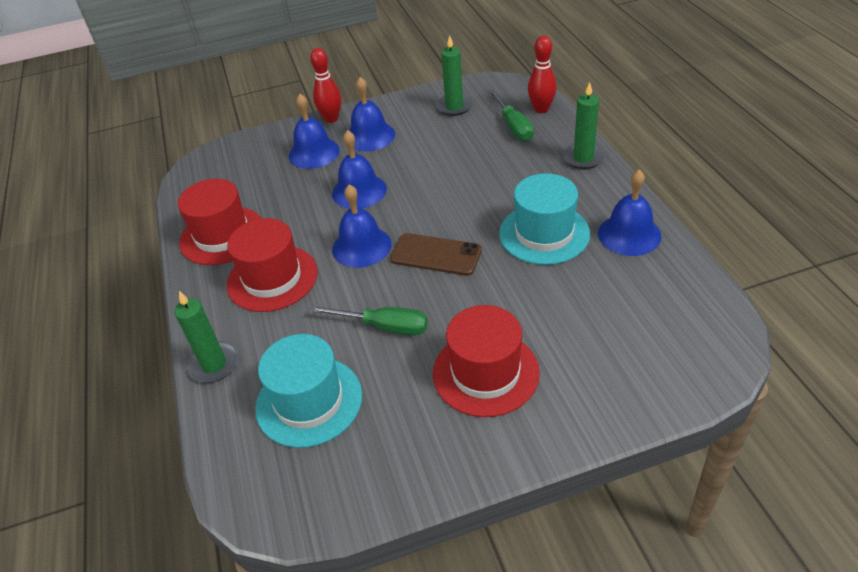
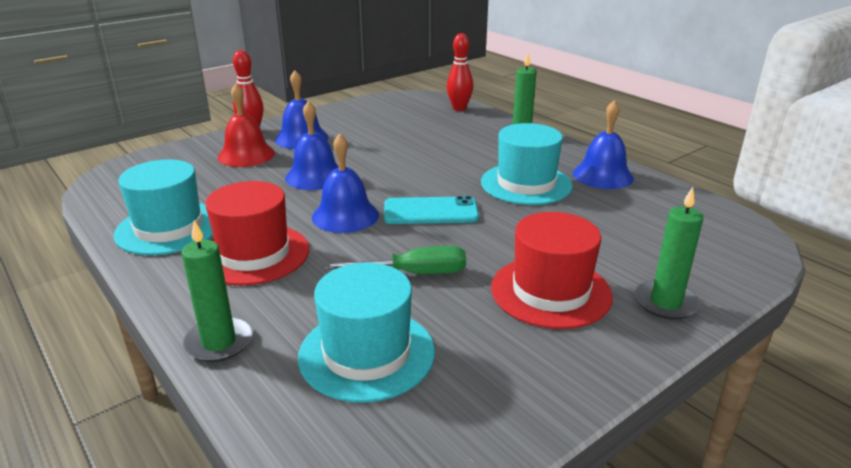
camera: 25 degrees left, 15 degrees down
(222, 235) = (169, 228): red hat -> turquoise hat
(314, 153) = (246, 155): blue bell -> red bell
(436, 255) = (430, 211): brown phone -> turquoise phone
(454, 107) = (375, 113): green candle -> green candle (665, 303)
(513, 126) = (441, 120): green screwdriver -> none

*****

§ Assignment
Above are the records; print them all exactly and keep the pictures out.

§ Answer section
camera: 25 degrees left, 15 degrees down
(222, 235) = (169, 228): red hat -> turquoise hat
(314, 153) = (246, 155): blue bell -> red bell
(436, 255) = (430, 211): brown phone -> turquoise phone
(454, 107) = (375, 113): green candle -> green candle (665, 303)
(513, 126) = (441, 120): green screwdriver -> none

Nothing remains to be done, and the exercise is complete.